Required work -> Each line starting at the one that contains "green button [342,339,385,368]" and ending at the one that contains "turquoise watering can" must be returned exactly, and the rest of the listing is left out.

*** Data under study ***

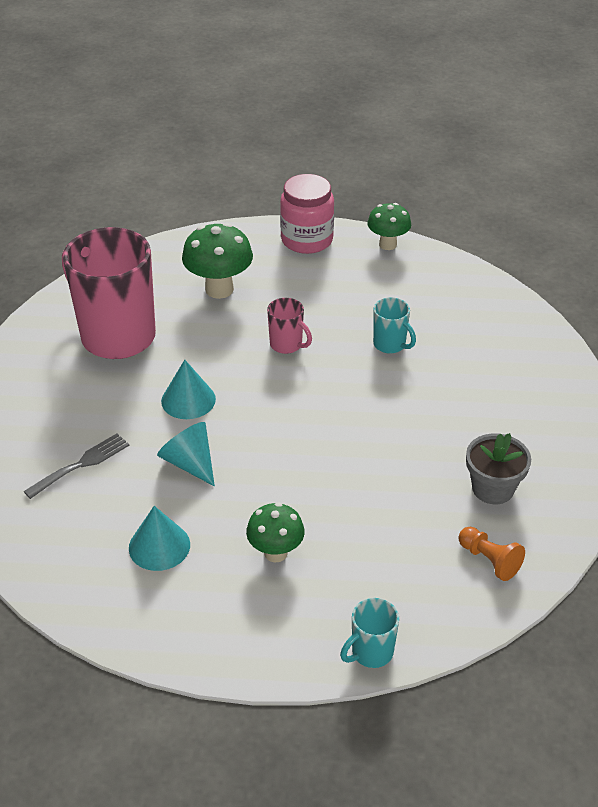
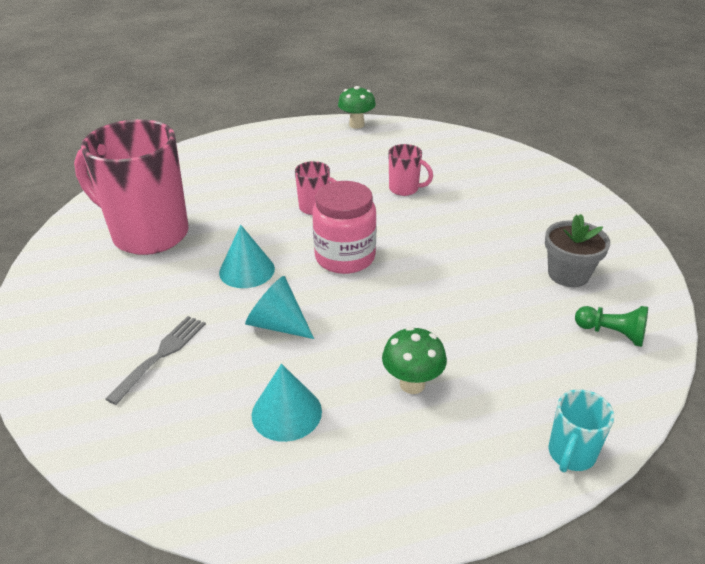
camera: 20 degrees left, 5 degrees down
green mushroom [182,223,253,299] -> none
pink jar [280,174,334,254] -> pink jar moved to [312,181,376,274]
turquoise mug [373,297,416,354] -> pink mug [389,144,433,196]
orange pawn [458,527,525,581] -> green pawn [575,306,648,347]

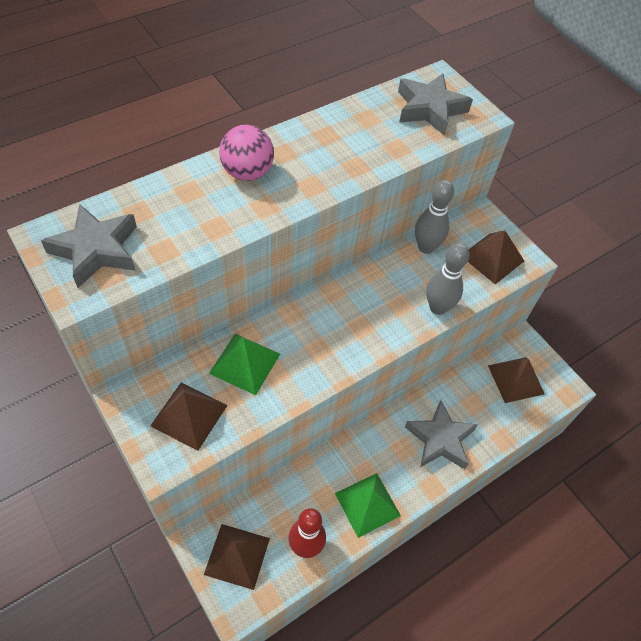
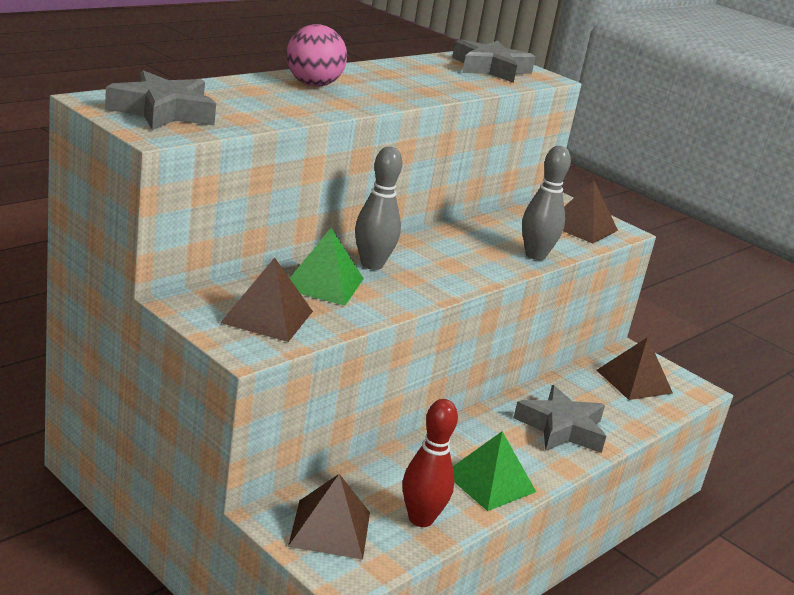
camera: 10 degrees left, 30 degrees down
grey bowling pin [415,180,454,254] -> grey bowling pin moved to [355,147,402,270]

*** End of Data under study ***
*** Data under study ***

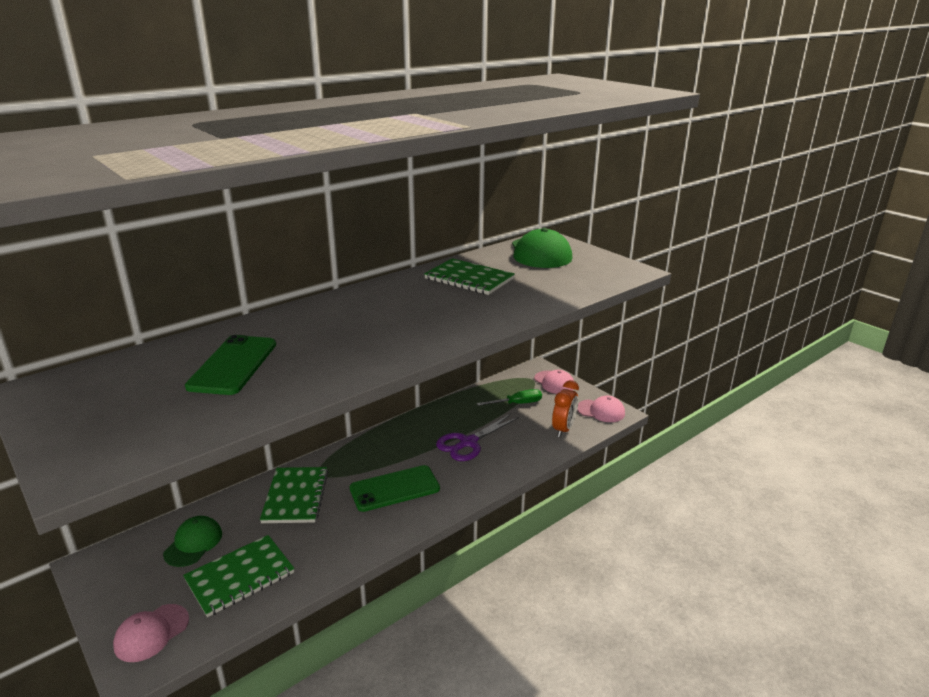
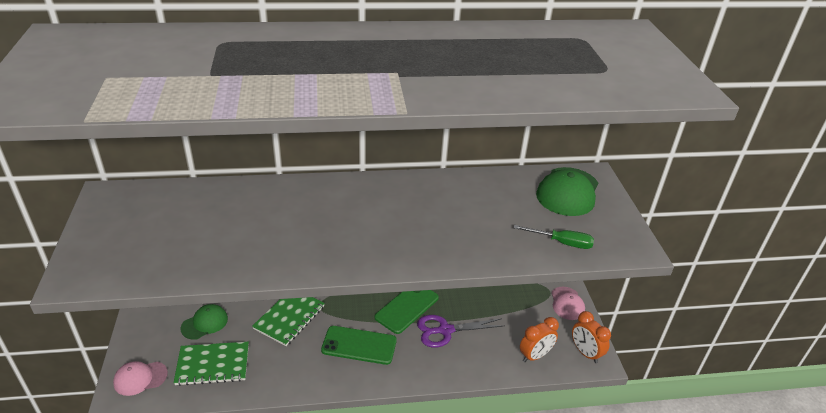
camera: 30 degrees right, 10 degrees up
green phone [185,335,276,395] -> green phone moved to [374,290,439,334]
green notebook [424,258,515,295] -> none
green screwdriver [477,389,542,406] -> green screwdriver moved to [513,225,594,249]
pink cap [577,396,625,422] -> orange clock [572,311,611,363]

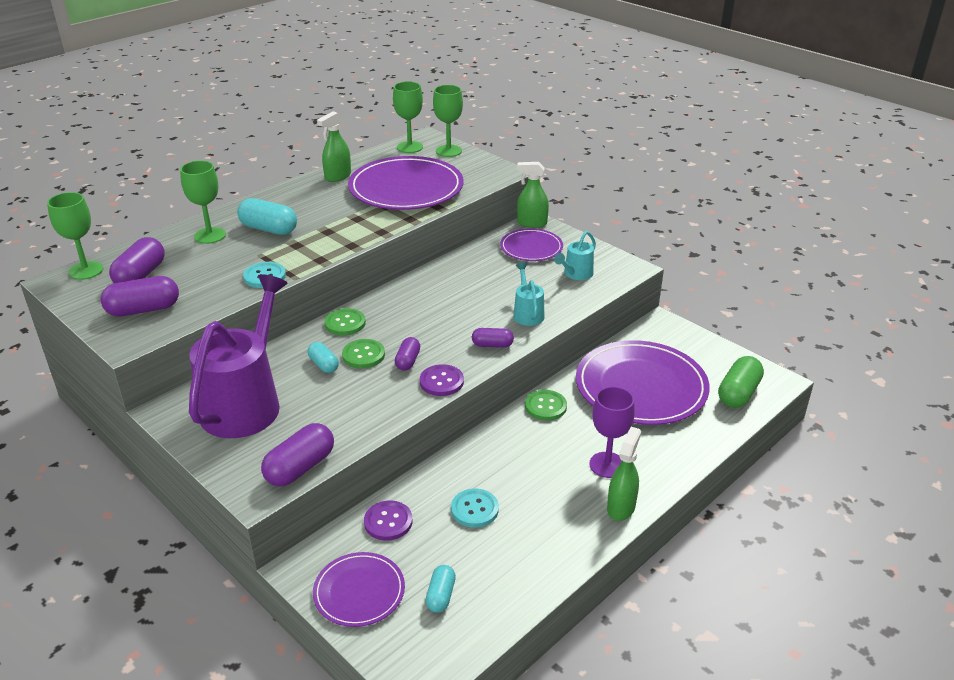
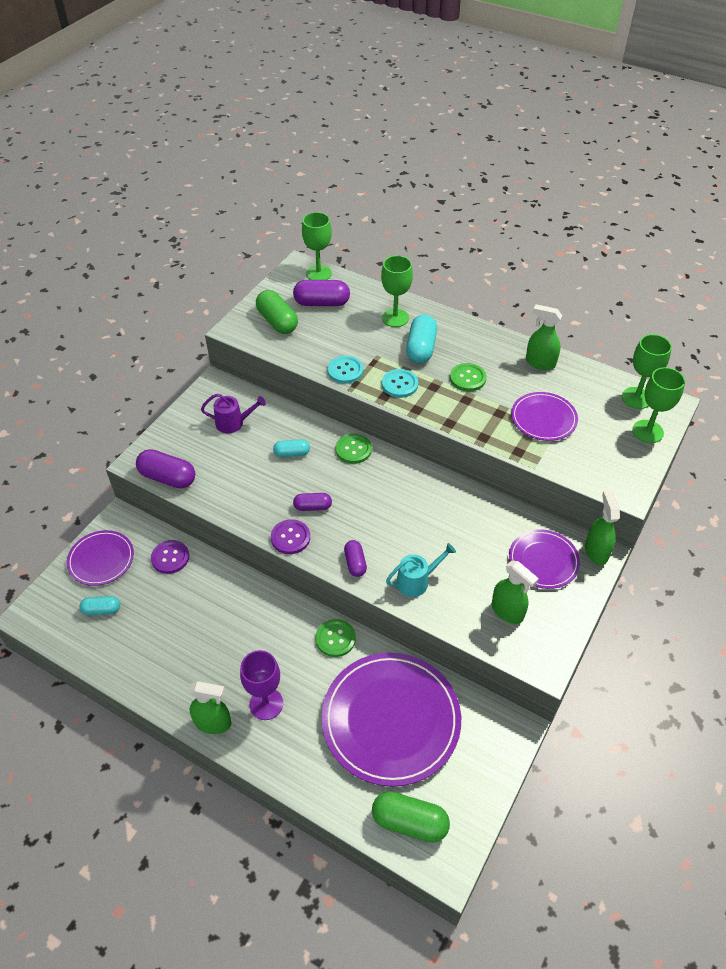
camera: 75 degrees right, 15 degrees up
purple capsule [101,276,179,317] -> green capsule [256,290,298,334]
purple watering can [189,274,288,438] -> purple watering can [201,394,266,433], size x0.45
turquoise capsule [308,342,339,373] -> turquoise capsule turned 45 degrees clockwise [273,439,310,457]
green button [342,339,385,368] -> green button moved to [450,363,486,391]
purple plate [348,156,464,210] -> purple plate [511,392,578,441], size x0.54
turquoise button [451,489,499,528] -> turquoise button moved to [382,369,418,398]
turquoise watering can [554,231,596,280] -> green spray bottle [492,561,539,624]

*** End of Data under study ***
*** Data under study ***

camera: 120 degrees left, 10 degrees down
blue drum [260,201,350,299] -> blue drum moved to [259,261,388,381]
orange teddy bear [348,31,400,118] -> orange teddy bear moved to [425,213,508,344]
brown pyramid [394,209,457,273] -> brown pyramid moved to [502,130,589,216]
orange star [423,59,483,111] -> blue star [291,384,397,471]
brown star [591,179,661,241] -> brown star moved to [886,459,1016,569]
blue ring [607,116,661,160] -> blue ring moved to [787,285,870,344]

*** End of Data under study ***

Output below ->
green button [342,339,385,368] -> green button moved to [450,363,486,391]
purple plate [348,156,464,210] -> purple plate [511,392,578,441], size x0.54
turquoise button [451,489,499,528] -> turquoise button moved to [382,369,418,398]
turquoise watering can [554,231,596,280] -> green spray bottle [492,561,539,624]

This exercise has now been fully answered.